### How to complete this task
Among the lines of data below, reproduce only those from the one with "(710, 480) = (612, 123): pink" through the one with "(758, 370) = (476, 125): white", exactly as they stand, both ends included.

### The input
=== Section Start ===
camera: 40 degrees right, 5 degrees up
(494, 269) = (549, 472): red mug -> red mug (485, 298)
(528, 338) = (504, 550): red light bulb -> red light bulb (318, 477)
=== Section End ===
=== Section Start ===
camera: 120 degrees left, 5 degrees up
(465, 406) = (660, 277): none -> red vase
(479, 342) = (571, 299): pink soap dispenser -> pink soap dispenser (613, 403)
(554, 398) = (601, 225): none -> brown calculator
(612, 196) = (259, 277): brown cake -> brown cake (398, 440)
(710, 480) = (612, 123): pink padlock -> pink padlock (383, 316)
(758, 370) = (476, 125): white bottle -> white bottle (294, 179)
=== Section End ===
=== Section Start ===
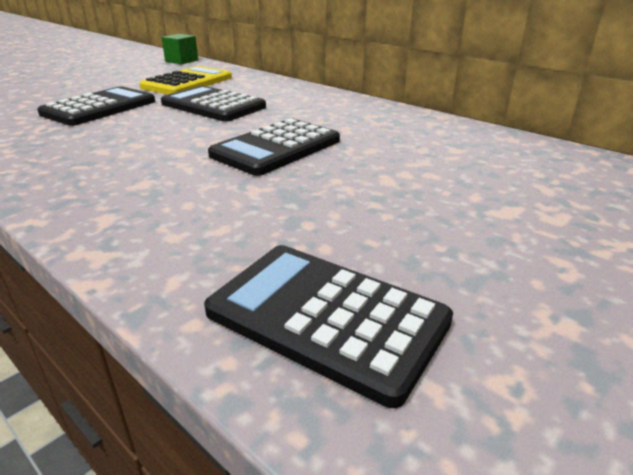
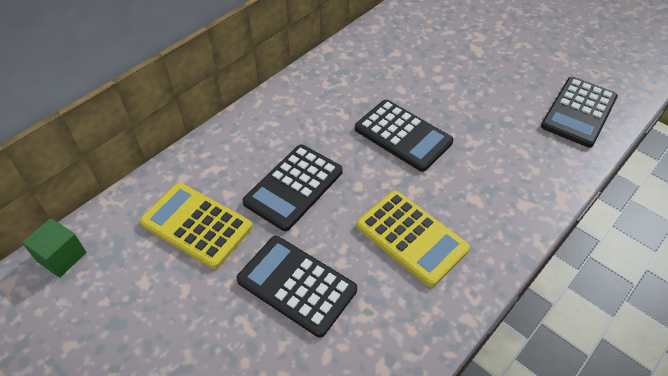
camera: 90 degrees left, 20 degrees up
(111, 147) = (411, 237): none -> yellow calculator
=== Section End ===
### Response area
(710, 480) = (612, 123): pink padlock -> pink padlock (383, 316)
(758, 370) = (476, 125): white bottle -> white bottle (294, 179)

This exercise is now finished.